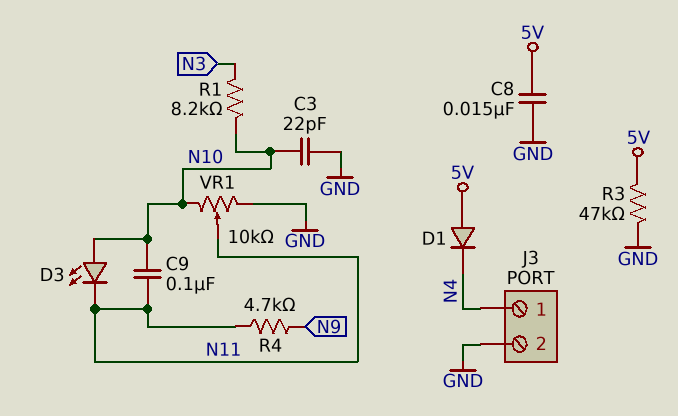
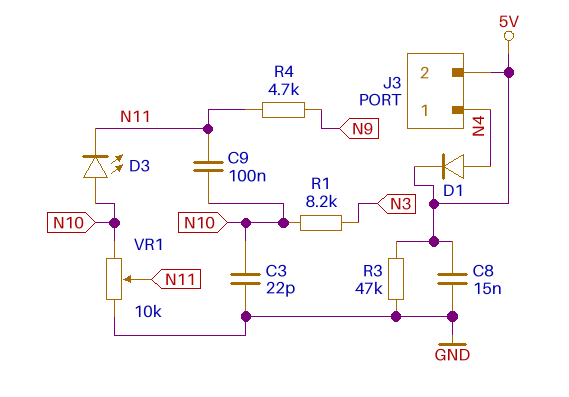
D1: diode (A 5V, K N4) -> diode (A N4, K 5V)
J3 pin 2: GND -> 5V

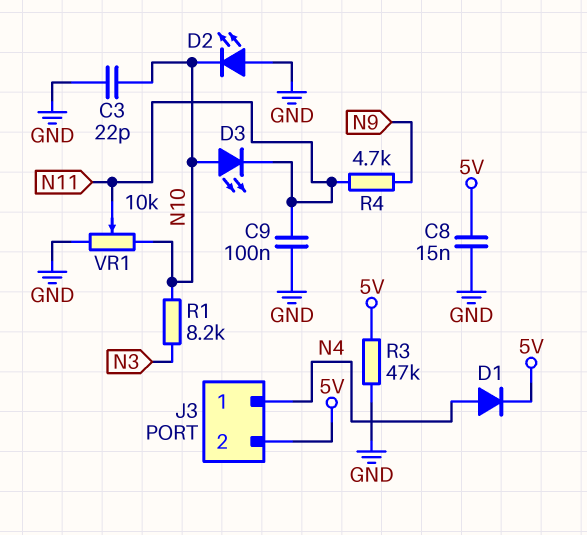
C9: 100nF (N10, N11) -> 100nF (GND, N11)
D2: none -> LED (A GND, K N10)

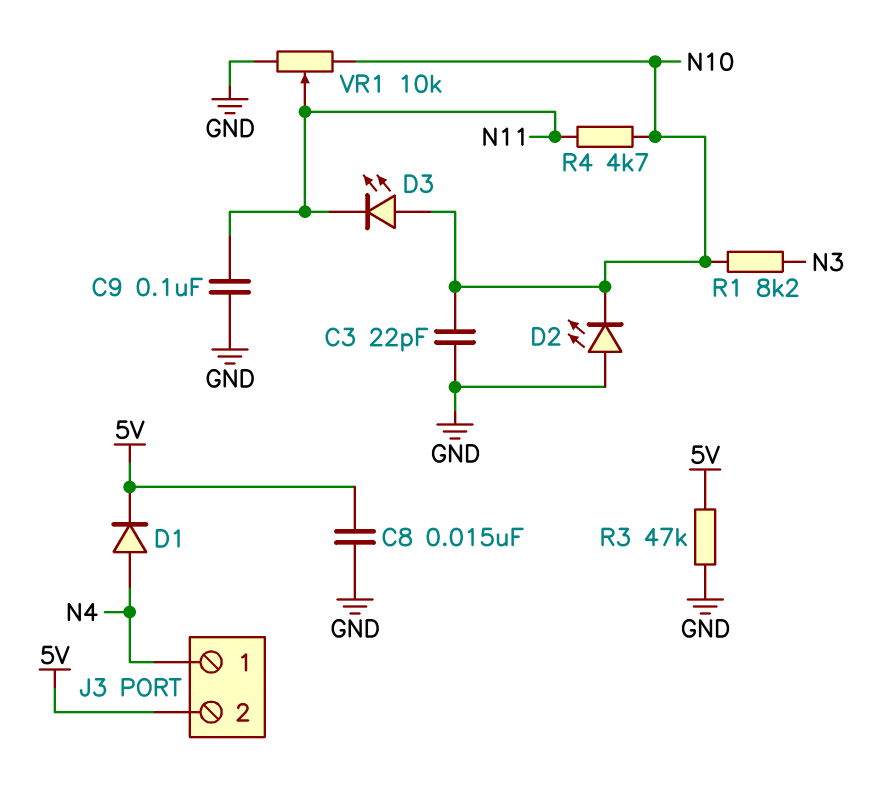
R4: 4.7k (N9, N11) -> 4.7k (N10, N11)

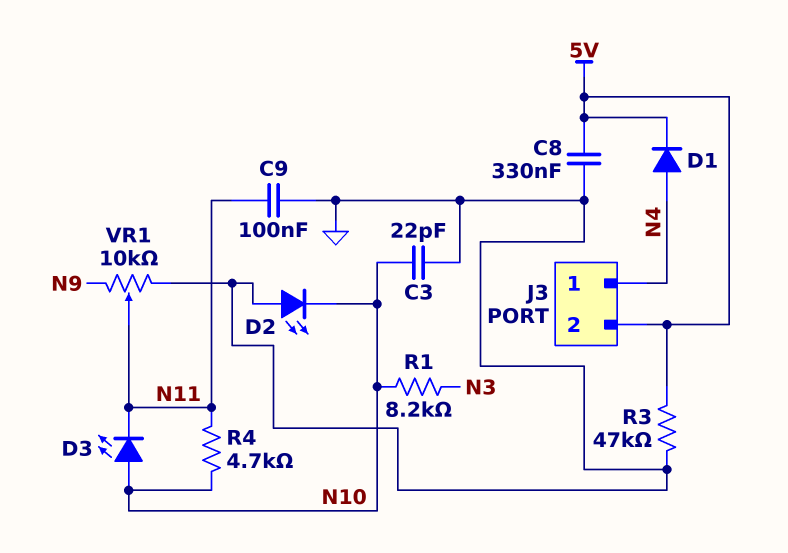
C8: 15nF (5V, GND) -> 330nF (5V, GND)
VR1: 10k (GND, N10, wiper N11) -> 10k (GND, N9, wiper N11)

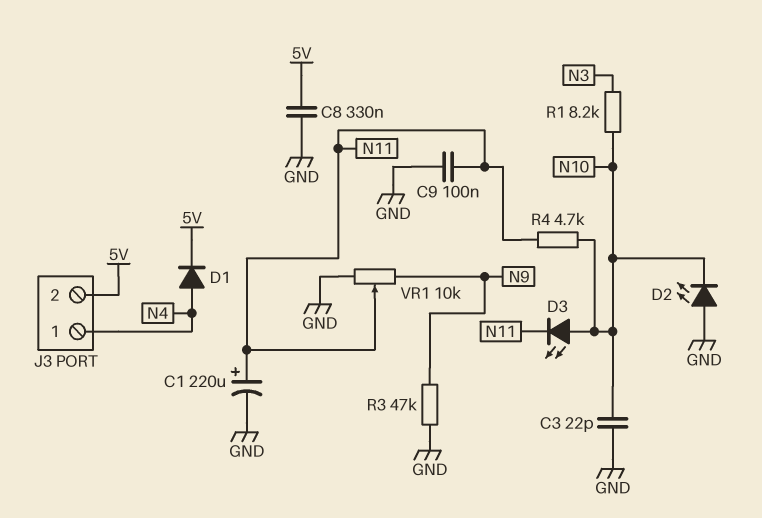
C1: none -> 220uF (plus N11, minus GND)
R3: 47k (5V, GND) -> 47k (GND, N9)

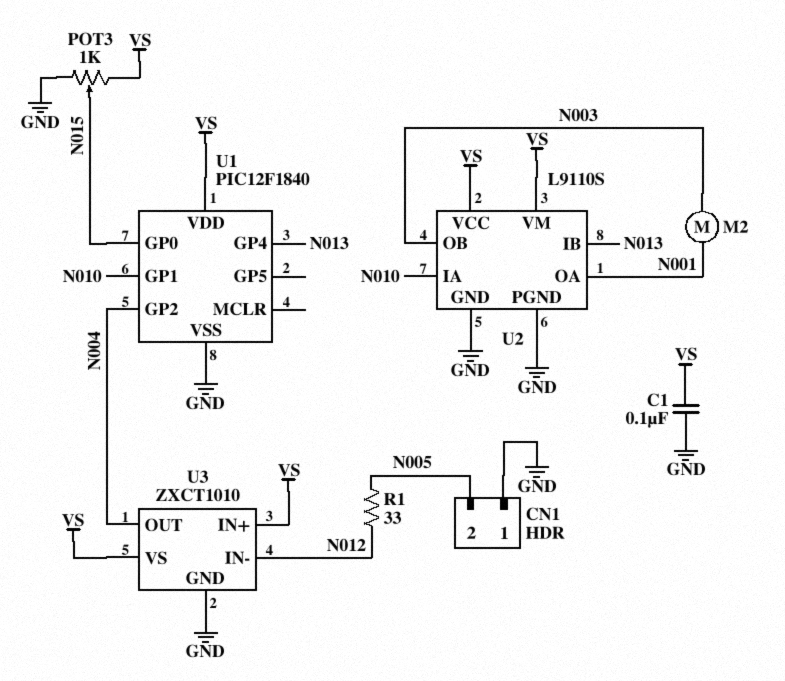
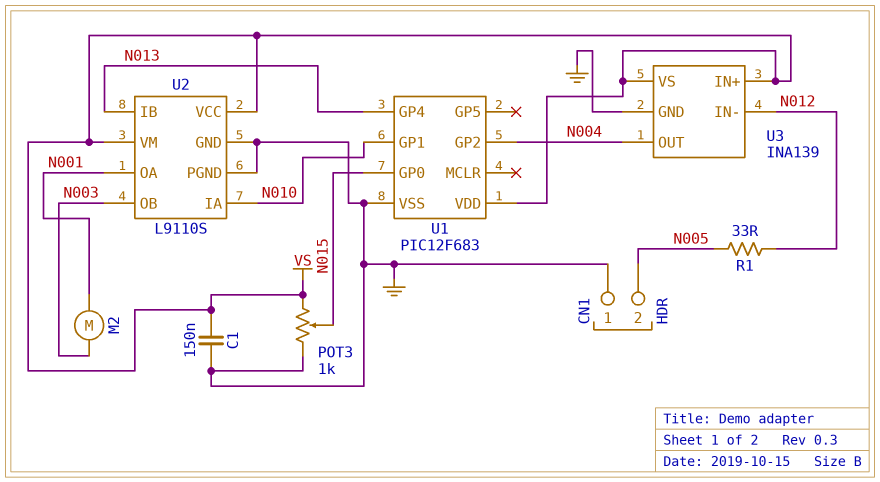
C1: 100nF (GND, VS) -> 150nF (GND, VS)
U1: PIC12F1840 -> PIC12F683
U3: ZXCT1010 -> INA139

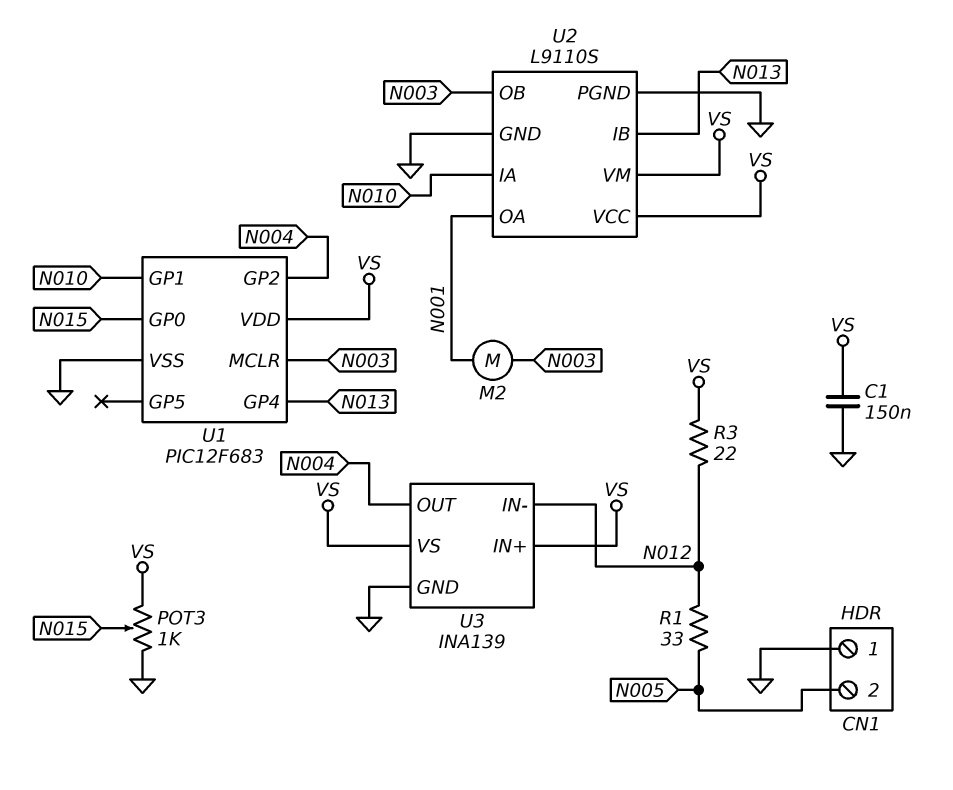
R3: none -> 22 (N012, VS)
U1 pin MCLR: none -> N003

TASK STATEMENT
I would like the lines from the one with "C9: 100nF (N10, N11) -> 100nF (GND, N11)" through the last line of the data above retyped exactly, with pictures left out, please.

TASK RESULT
C9: 100nF (N10, N11) -> 100nF (GND, N11)
D2: none -> LED (A GND, K N10)

R4: 4.7k (N9, N11) -> 4.7k (N10, N11)

C8: 15nF (5V, GND) -> 330nF (5V, GND)
VR1: 10k (GND, N10, wiper N11) -> 10k (GND, N9, wiper N11)

C1: none -> 220uF (plus N11, minus GND)
R3: 47k (5V, GND) -> 47k (GND, N9)

C1: 100nF (GND, VS) -> 150nF (GND, VS)
U1: PIC12F1840 -> PIC12F683
U3: ZXCT1010 -> INA139

R3: none -> 22 (N012, VS)
U1 pin MCLR: none -> N003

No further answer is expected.